» Task requirements: Could you retype exactly the lines running from the line with "none -> grey round brick B5 level 2" to the end of the data, both included, and nothing else?

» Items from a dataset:
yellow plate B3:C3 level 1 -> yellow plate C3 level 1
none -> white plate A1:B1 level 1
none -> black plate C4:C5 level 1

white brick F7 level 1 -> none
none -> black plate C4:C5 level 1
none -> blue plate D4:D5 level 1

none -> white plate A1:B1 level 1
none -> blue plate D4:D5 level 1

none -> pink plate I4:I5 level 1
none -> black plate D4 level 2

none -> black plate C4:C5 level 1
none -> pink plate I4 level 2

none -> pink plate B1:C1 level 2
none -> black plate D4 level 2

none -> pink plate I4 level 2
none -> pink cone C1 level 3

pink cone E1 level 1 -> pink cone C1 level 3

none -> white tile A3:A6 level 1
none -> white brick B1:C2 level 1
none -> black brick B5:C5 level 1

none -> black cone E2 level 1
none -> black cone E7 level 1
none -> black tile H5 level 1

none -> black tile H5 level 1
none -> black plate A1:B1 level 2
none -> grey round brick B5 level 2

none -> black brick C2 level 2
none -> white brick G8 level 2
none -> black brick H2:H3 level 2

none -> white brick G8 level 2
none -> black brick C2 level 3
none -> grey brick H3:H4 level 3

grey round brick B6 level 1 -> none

» Result of this exercise:
none -> grey round brick B5 level 2

none -> black brick C2 level 2
none -> white brick G8 level 2
none -> black brick H2:H3 level 2

none -> white brick G8 level 2
none -> black brick C2 level 3
none -> grey brick H3:H4 level 3

grey round brick B6 level 1 -> none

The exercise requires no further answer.